- What to work on
Transcribe exactly, and only, the lines from the one containing "C2: none -> 47uF (+5V, n5)" through the end of the material.

- Material for this exercise
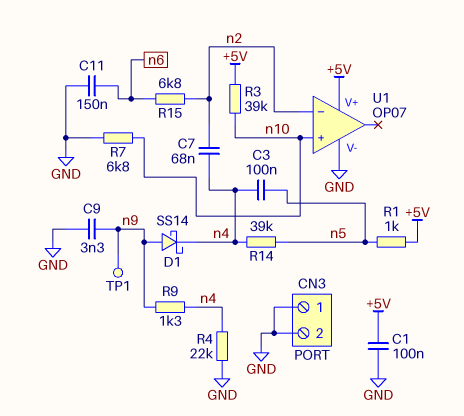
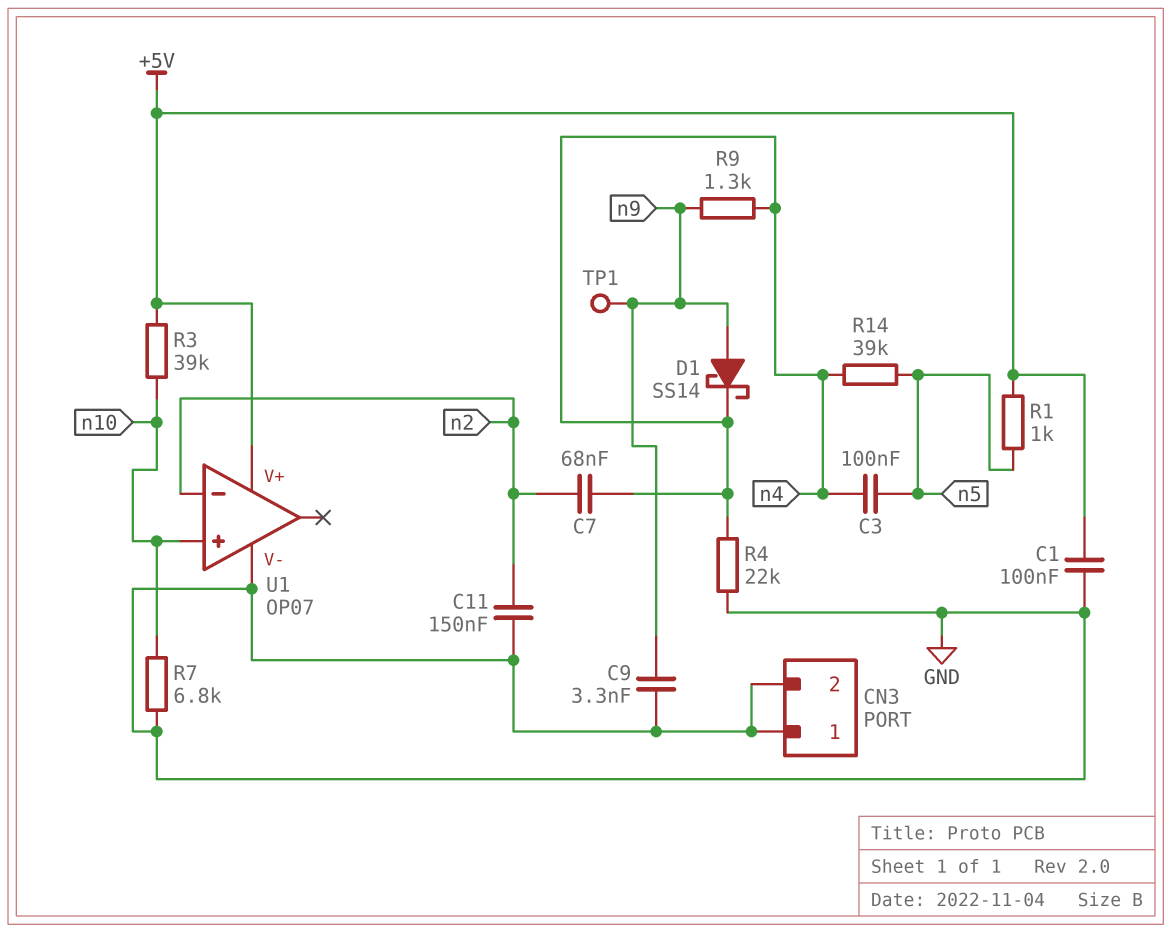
C11: 150nF (GND, n6) -> 150nF (GND, n2)
R15: 6.8k (n2, n6) -> none

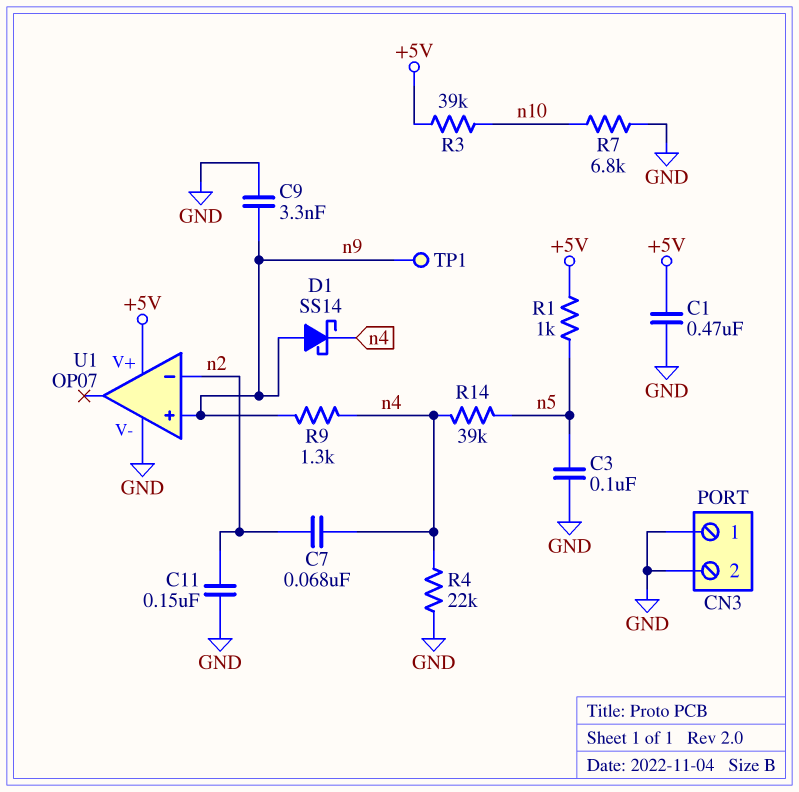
C1: 100nF (+5V, GND) -> 470nF (+5V, GND)
C3: 100nF (n4, n5) -> 100nF (GND, n5)
U1 pin in+: n10 -> n9

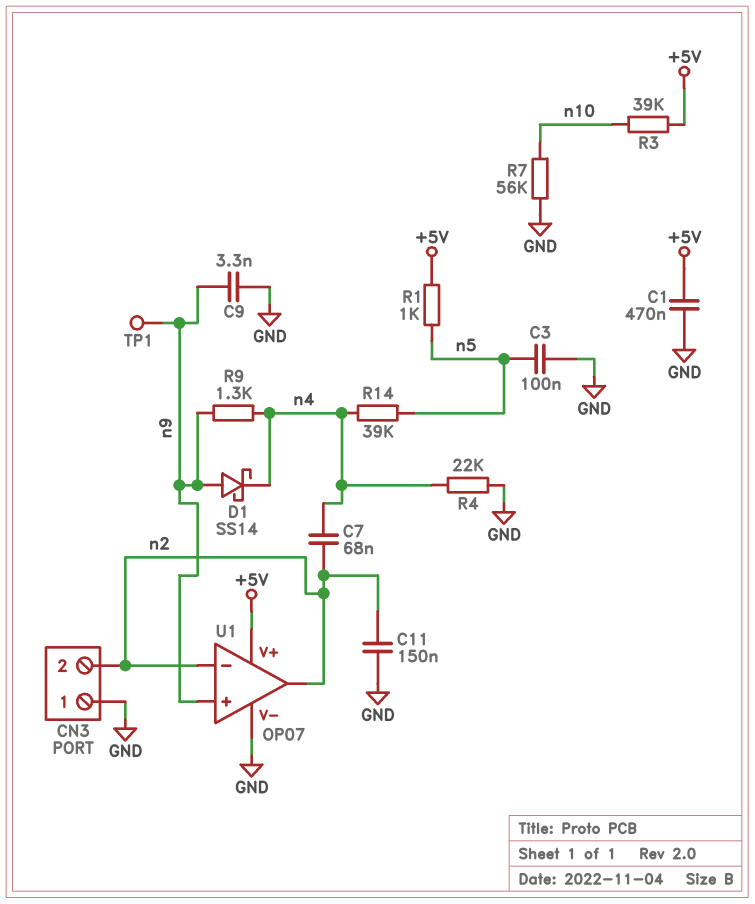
CN3 pin 2: GND -> n2
R7: 6.8k (GND, n10) -> 56k (GND, n10)
U1 pin out: none -> n2

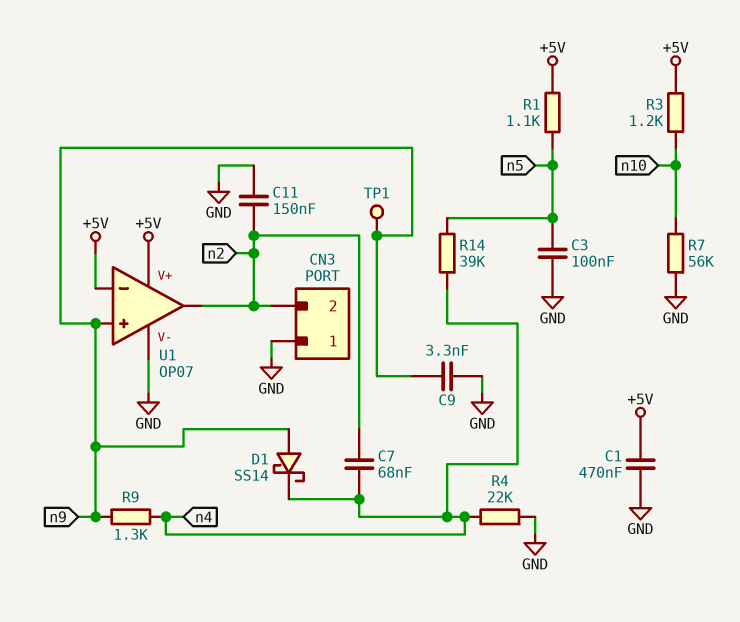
R1: 1k (+5V, n5) -> 1.1k (+5V, n5)
R3: 39k (+5V, n10) -> 1.2k (+5V, n10)
U1 pin in-: n2 -> +5V

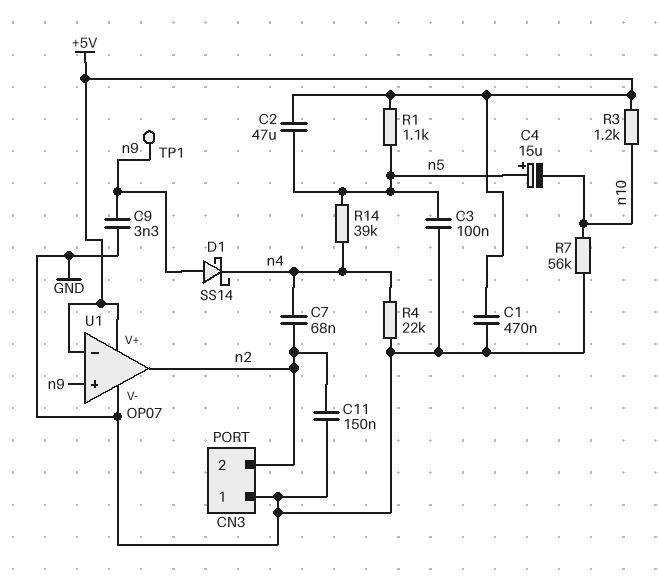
C2: none -> 47uF (+5V, n5)
C4: none -> 15uF (plus n5, minus n10)
R9: 1.3k (n4, n9) -> none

- Completed task
C2: none -> 47uF (+5V, n5)
C4: none -> 15uF (plus n5, minus n10)
R9: 1.3k (n4, n9) -> none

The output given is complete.